#### [Task objective]
Only the text of the records below belongs in the answer, copied exactly, with pictures omitted.

__________________________________________________

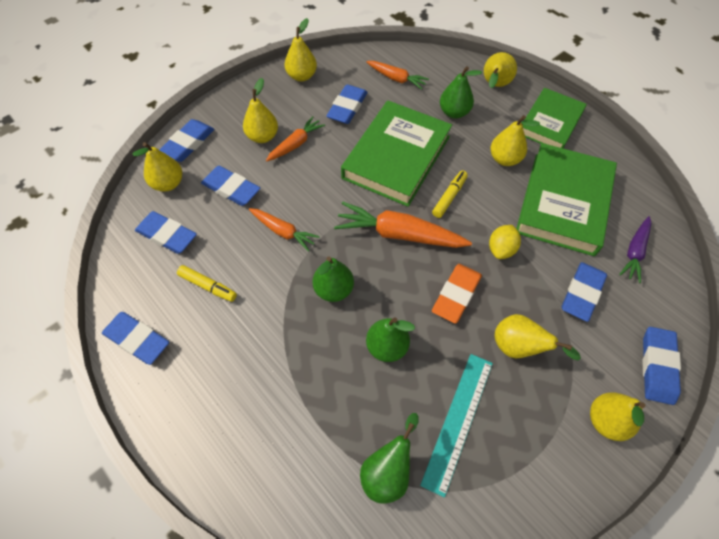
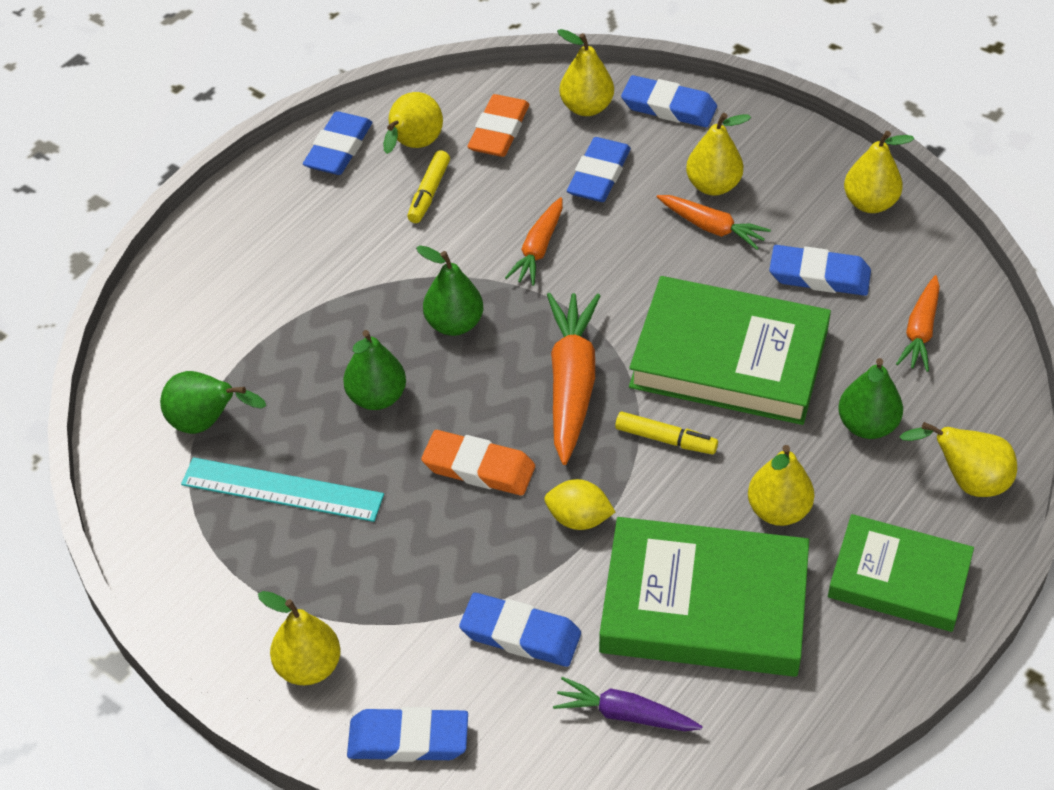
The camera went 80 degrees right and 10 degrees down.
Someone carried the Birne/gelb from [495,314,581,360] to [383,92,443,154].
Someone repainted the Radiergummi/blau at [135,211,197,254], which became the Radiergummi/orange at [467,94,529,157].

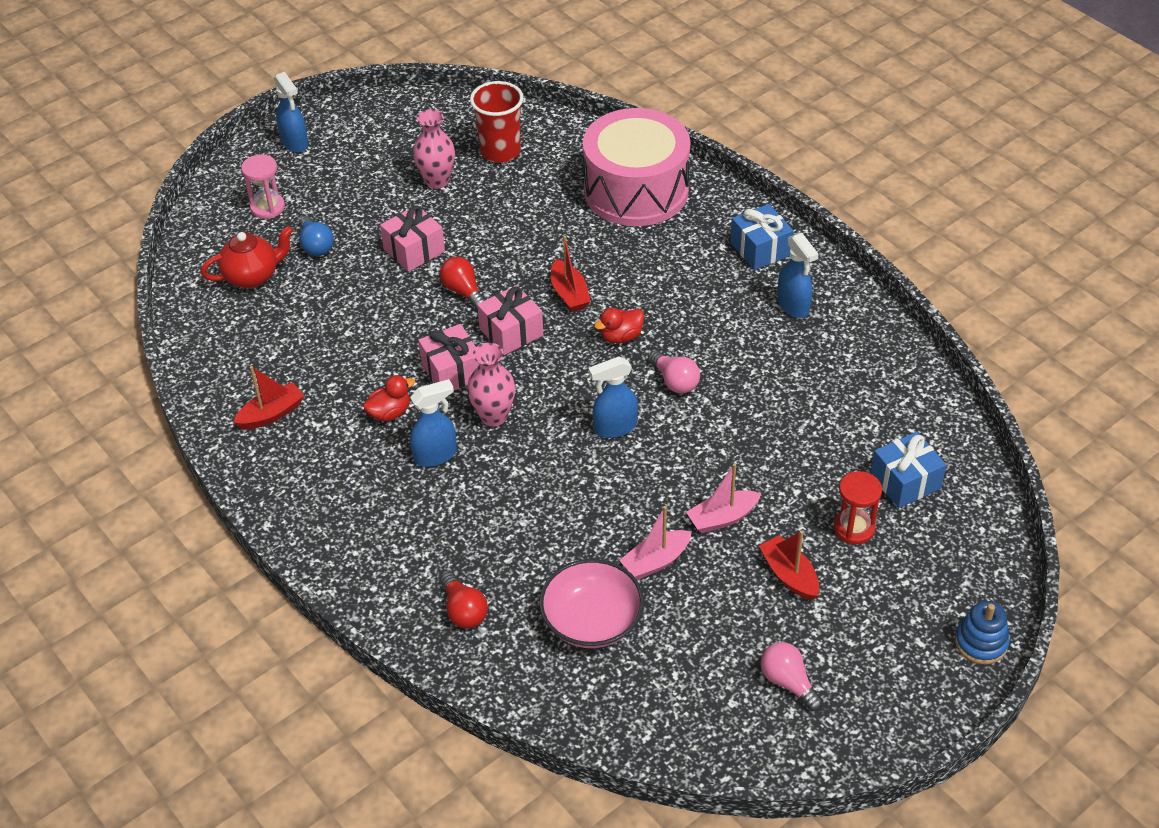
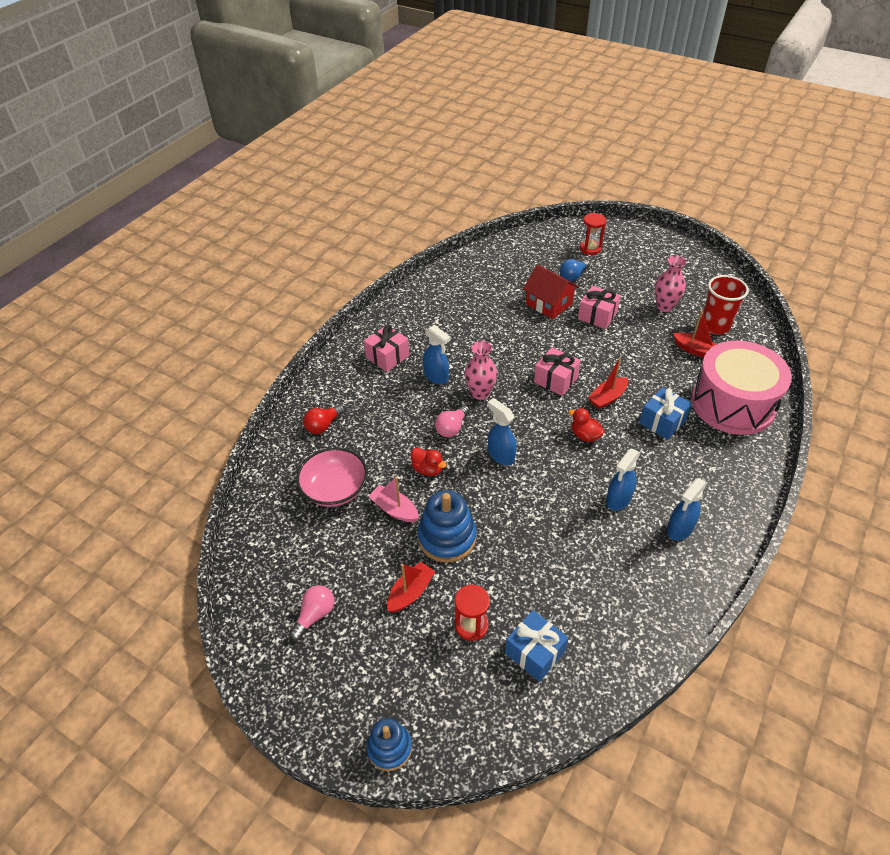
The camera went 70 degrees right and 0 degrees up.
Someone carried the Geschenk/rosa from [418,324,479,390] to [364,325,409,372].
Someone carried the Ente/rot from [363,375,415,421] to [411,448,446,476].
Someone swapped the Boot/rosa at [686,463,761,533] for the Stapelspielzeug/blau at [417,490,477,563].
Someone carried the Glühbirne/rosa from [648,350,700,394] to [435,405,470,437].
Someone put down the Haus/rot at [523,264,579,319].
Someone repainted the Sanduhr/rosa at [241,154,285,219], which became the Sanduhr/rot at [580,213,606,255].
Someone carried the Sprühflasche/blau from [274,72,308,153] to [606,449,640,511].
Someone carried the Geschenk/blau from [730,204,793,270] to [639,387,692,440].
Someone carried the Boot/rot from [233,366,304,430] to [673,310,717,358].
Someone took away the Teekanne/rot at [201,226,293,288].
Someone took away the Glühbirne/rot at [440,257,486,310].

__________________________________________________

#### [Solution for this problem]
The camera went 80 degrees right and 10 degrees down.
Someone carried the Birne/gelb from [495,314,581,360] to [383,92,443,154].
Someone repainted the Radiergummi/blau at [135,211,197,254], which became the Radiergummi/orange at [467,94,529,157].

The camera went 70 degrees right and 0 degrees up.
Someone carried the Geschenk/rosa from [418,324,479,390] to [364,325,409,372].
Someone carried the Ente/rot from [363,375,415,421] to [411,448,446,476].
Someone swapped the Boot/rosa at [686,463,761,533] for the Stapelspielzeug/blau at [417,490,477,563].
Someone carried the Glühbirne/rosa from [648,350,700,394] to [435,405,470,437].
Someone put down the Haus/rot at [523,264,579,319].
Someone repainted the Sanduhr/rosa at [241,154,285,219], which became the Sanduhr/rot at [580,213,606,255].
Someone carried the Sprühflasche/blau from [274,72,308,153] to [606,449,640,511].
Someone carried the Geschenk/blau from [730,204,793,270] to [639,387,692,440].
Someone carried the Boot/rot from [233,366,304,430] to [673,310,717,358].
Someone took away the Teekanne/rot at [201,226,293,288].
Someone took away the Glühbirne/rot at [440,257,486,310].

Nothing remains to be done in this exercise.